== INPUT RECORDS ==
++++++
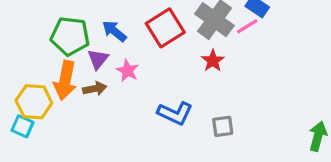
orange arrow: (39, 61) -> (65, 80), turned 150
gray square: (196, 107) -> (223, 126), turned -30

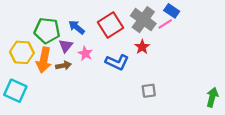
yellow hexagon: (34, 102) -> (22, 52), moved
blue L-shape: (175, 113) -> (117, 62), moved
cyan square: (22, 126) -> (15, 91), size x1.5

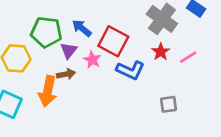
pink line: (165, 24) -> (188, 57), moved
red square: (110, 25) -> (113, 41), moved, turned -30
orange arrow: (44, 60) -> (48, 91), moved

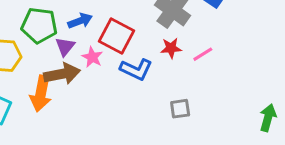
blue arrow: (82, 28) -> (80, 21), turned 120
red star: (161, 52) -> (171, 48), turned 30
brown arrow: (66, 74) -> (62, 74), size x1.6

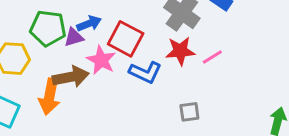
purple triangle: (65, 47) -> (74, 37), moved, turned 35
red star: (171, 48) -> (180, 51), size x1.4
pink star: (92, 57) -> (101, 60), size x1.4

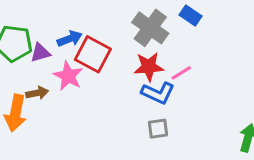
blue arrow: (89, 24) -> (70, 39), moved
blue L-shape: (145, 72) -> (158, 93), moved
brown arrow: (71, 77) -> (37, 93), size x0.6

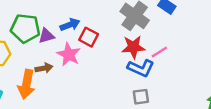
red square: (93, 54) -> (89, 37), size x0.7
++++++
== WHAT IS NEEDED ==
Where the word "arrow" is present in a line of the listing, copy that line.

== EXERCISE ANSWER ==
orange arrow: (39, 61) -> (65, 80), turned 150
orange arrow: (44, 60) -> (48, 91), moved
blue arrow: (82, 28) -> (80, 21), turned 120
brown arrow: (66, 74) -> (62, 74), size x1.6
blue arrow: (89, 24) -> (70, 39), moved
brown arrow: (71, 77) -> (37, 93), size x0.6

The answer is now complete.